### [TASK GOAL]
In the entries below, find the line with "none -> yellow brick E4:F5 level 2" and the line with "none -> orange plate F4:G6 level 1". Reproduce those two lines and every line between them exactly, and nothing more.

Scene difference descriptions

------------------------------------------------

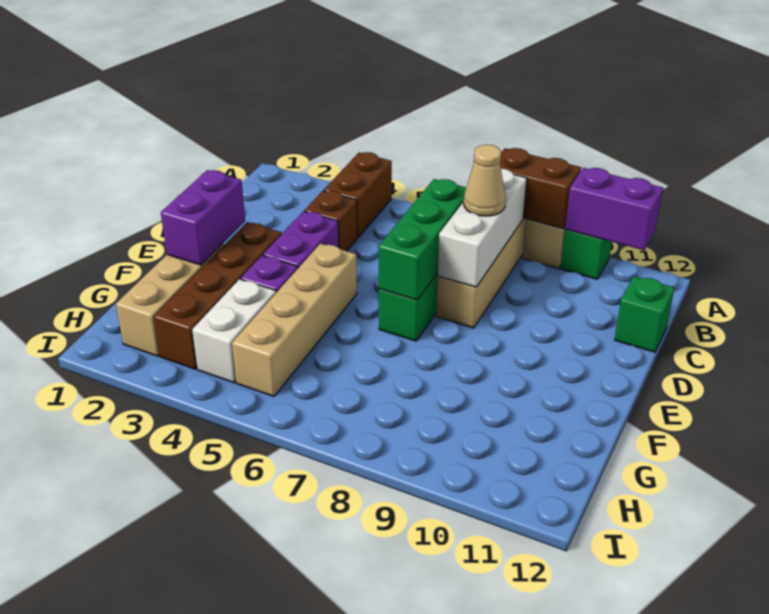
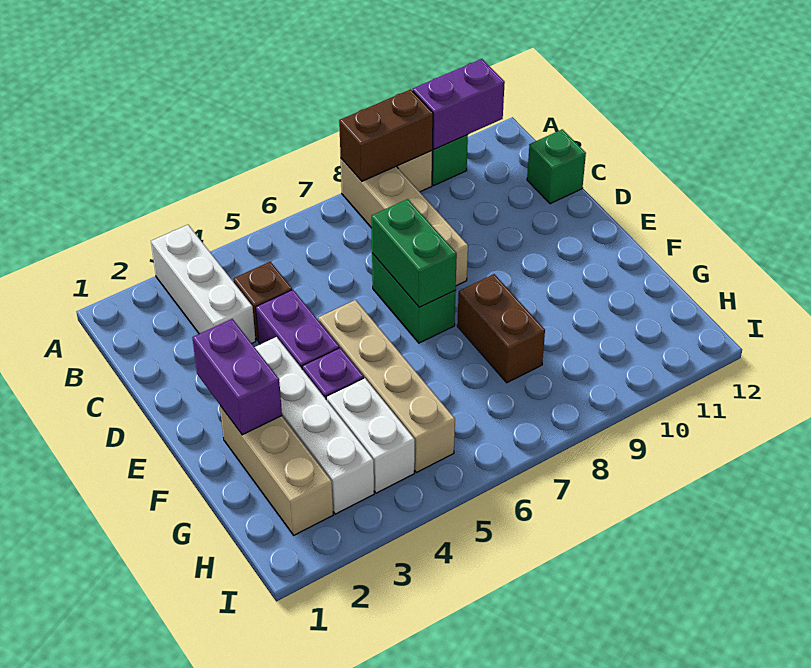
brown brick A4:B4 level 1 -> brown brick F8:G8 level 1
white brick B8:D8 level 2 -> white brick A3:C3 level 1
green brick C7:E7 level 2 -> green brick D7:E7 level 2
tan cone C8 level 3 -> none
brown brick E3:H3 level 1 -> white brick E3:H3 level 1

------------------------------------------------

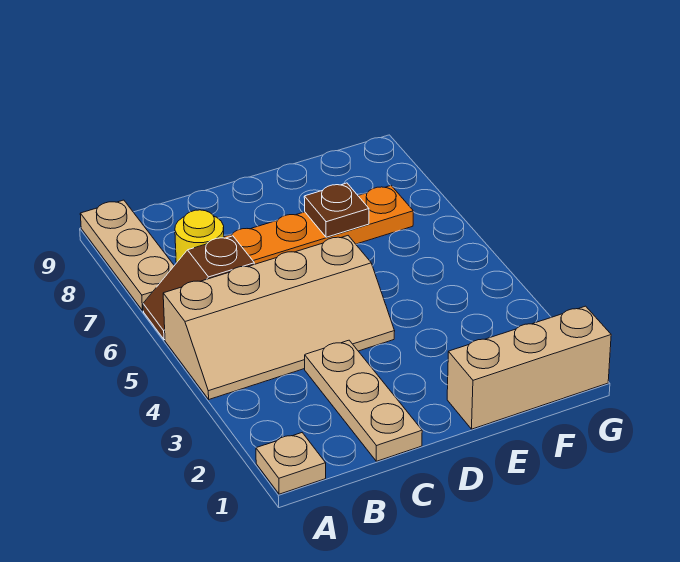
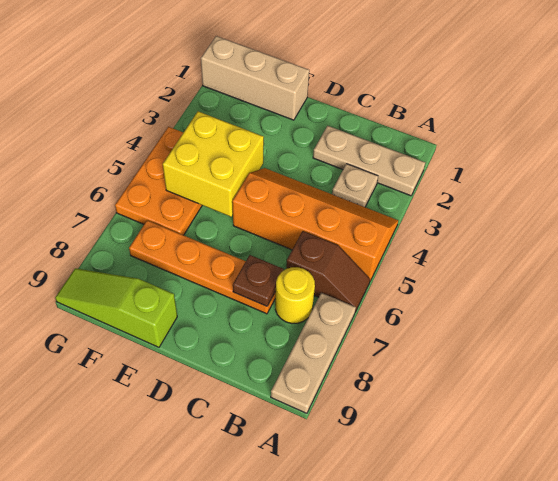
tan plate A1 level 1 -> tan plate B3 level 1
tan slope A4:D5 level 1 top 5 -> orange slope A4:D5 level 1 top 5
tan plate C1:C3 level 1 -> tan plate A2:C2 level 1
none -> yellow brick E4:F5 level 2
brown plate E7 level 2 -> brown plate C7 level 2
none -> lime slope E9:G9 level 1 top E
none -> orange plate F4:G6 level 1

------------------------------------------------

### [OUTPUT FOR THIS EXERCISE]
none -> yellow brick E4:F5 level 2
brown plate E7 level 2 -> brown plate C7 level 2
none -> lime slope E9:G9 level 1 top E
none -> orange plate F4:G6 level 1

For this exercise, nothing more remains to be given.